● **TASK TO CARRY OUT**:
Your task is to transcribe all of the records exactly and leave out the pictures.

(Itemized modification records)
────────────────────

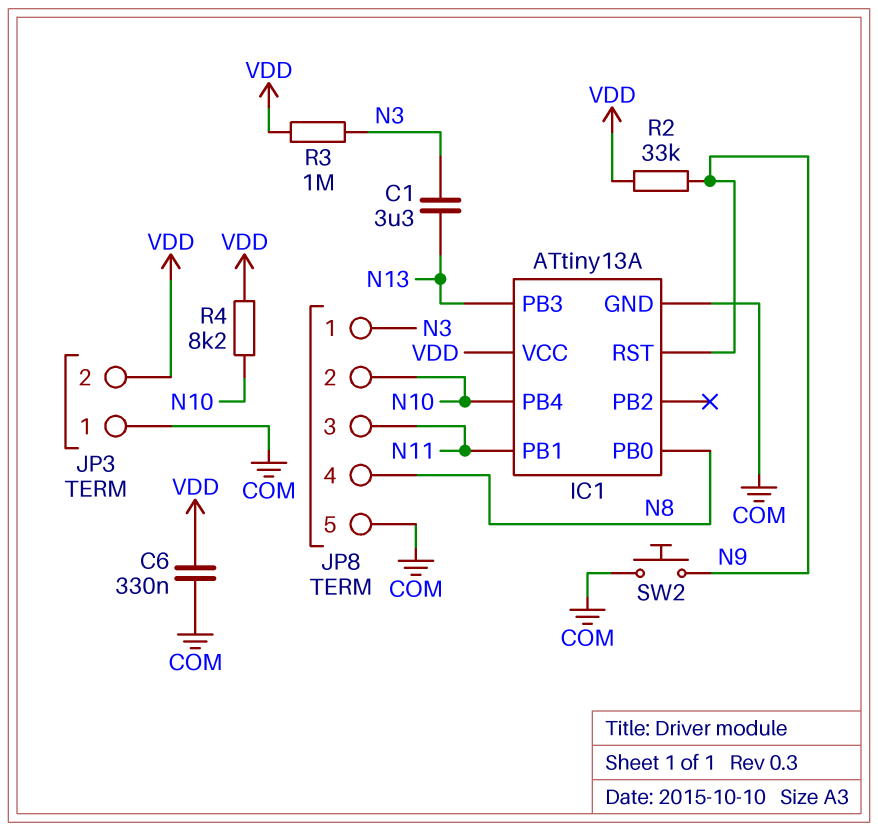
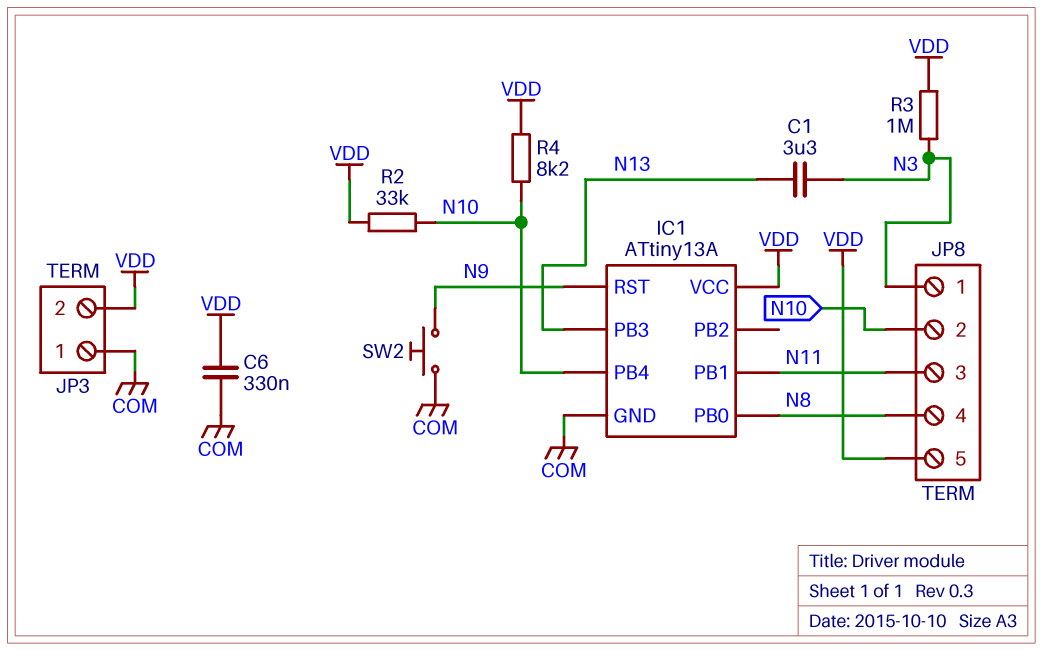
JP8 pin 5: COM -> VDD
R2: 33k (N9, VDD) -> 33k (N10, VDD)

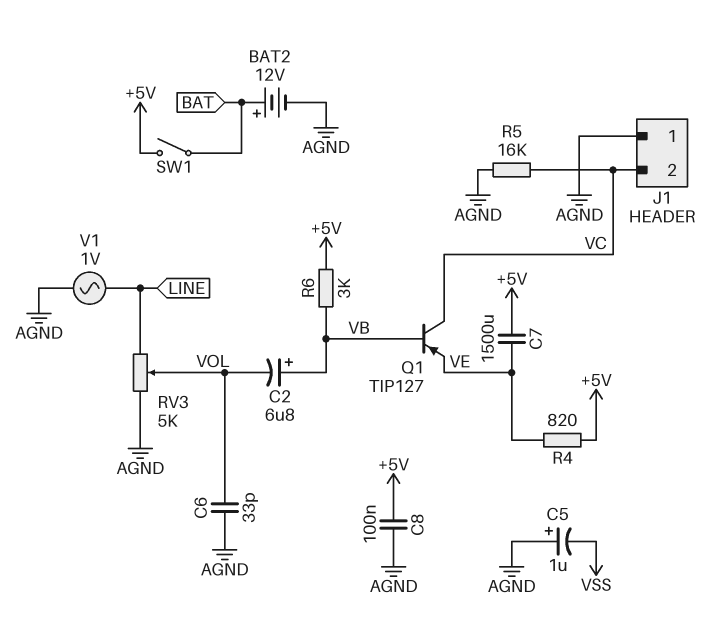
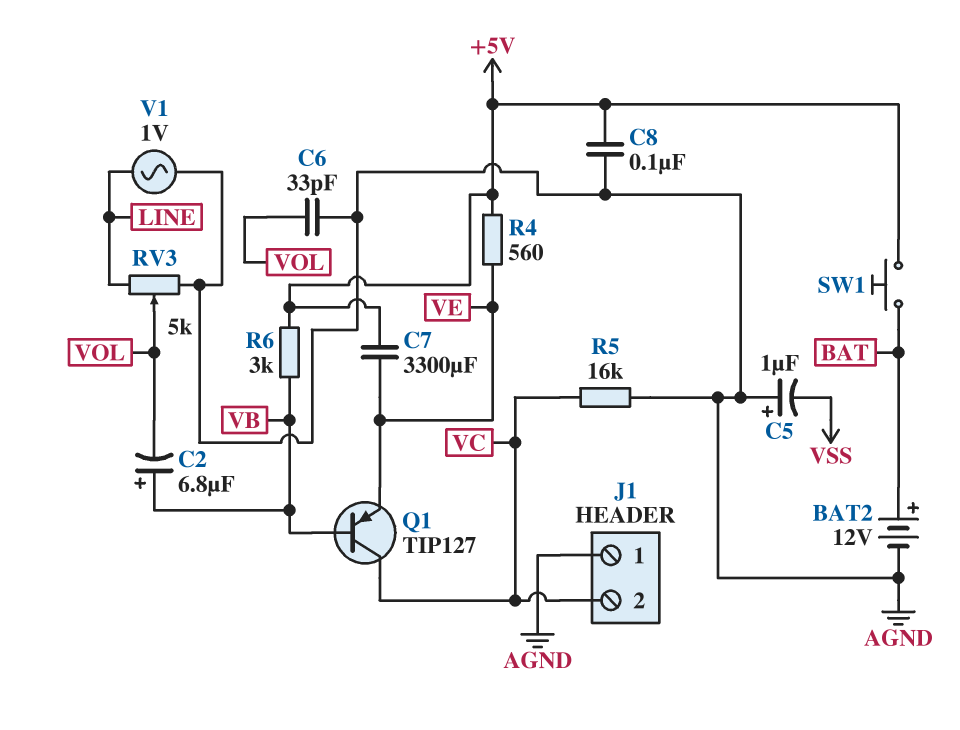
C7: 1500uF (+5V, VE) -> 3300uF (+5V, VE)
R4: 820 (+5V, VE) -> 560 (+5V, VE)
SW1: switch (+5V, BAT) -> button (+5V, BAT)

────────────────────

● **ANSWER TO THIS EXERCISE**:
JP8 pin 5: COM -> VDD
R2: 33k (N9, VDD) -> 33k (N10, VDD)

C7: 1500uF (+5V, VE) -> 3300uF (+5V, VE)
R4: 820 (+5V, VE) -> 560 (+5V, VE)
SW1: switch (+5V, BAT) -> button (+5V, BAT)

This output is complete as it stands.